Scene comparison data
++++++++++
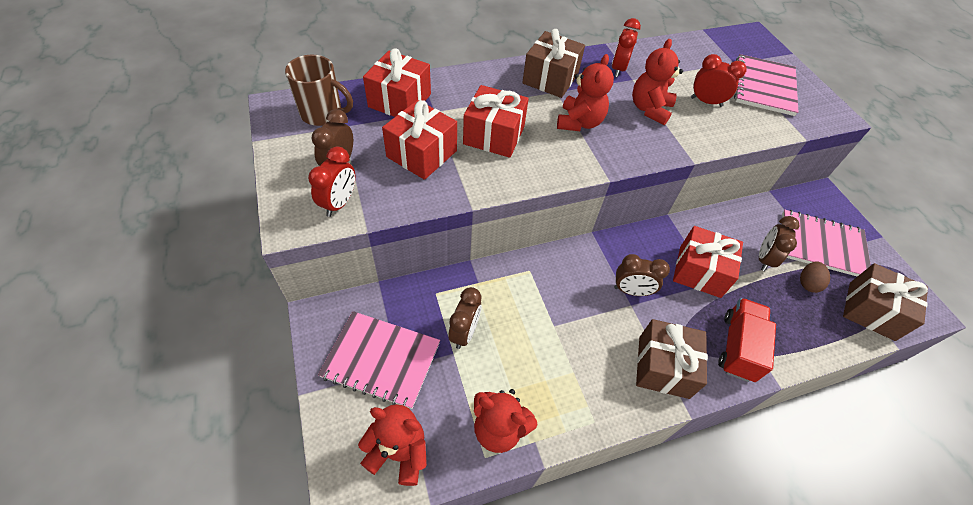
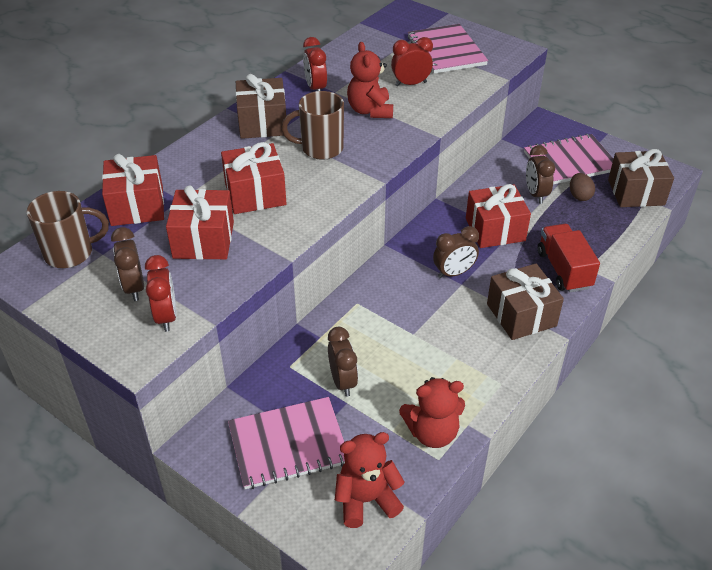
camera: 30 degrees left, 10 degrees down
(579, 122) = (320, 148): red teddy bear -> brown mug

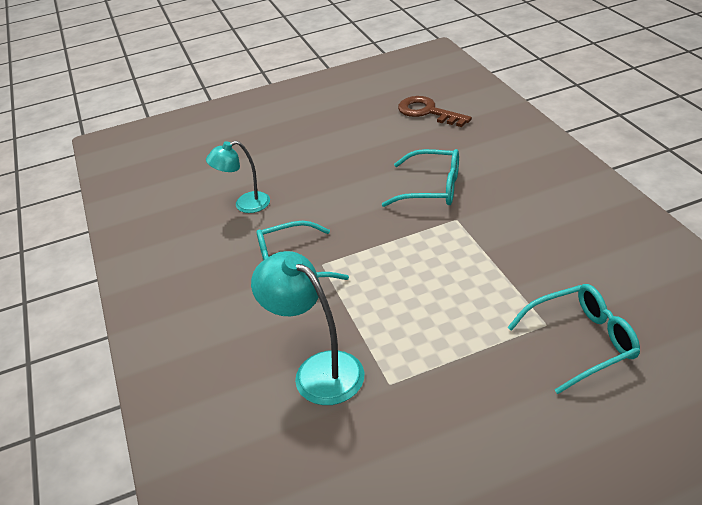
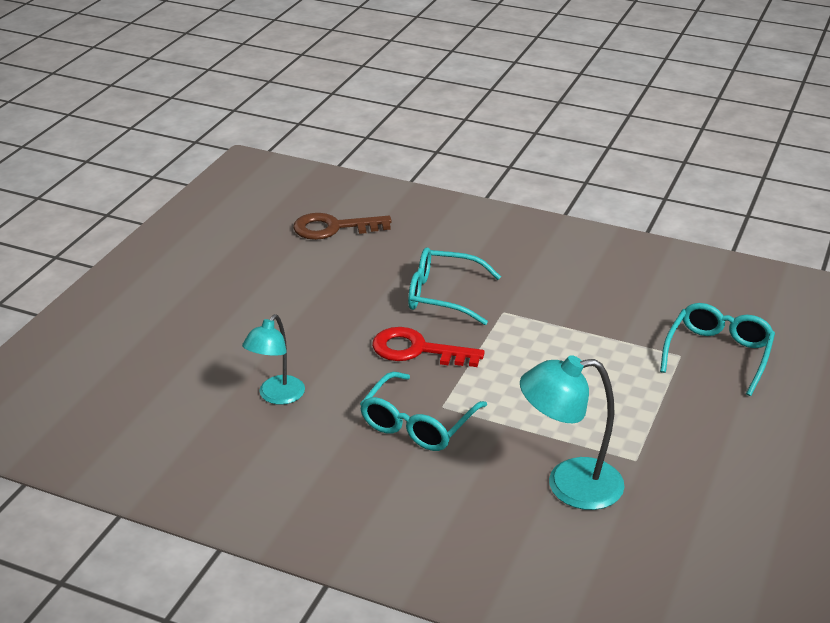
camera: 50 degrees left, 5 degrees down
(362, 217) = (417, 350): none -> red key
(432, 188) = (443, 295): turquoise glasses -> turquoise glasses turned 135 degrees counterclockwise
++++++++++
> _Work item_:
Read the entries and show each line that mentions "degrees".

> _Exercise answer_:
camera: 30 degrees left, 10 degrees down
camera: 50 degrees left, 5 degrees down
(432, 188) = (443, 295): turquoise glasses -> turquoise glasses turned 135 degrees counterclockwise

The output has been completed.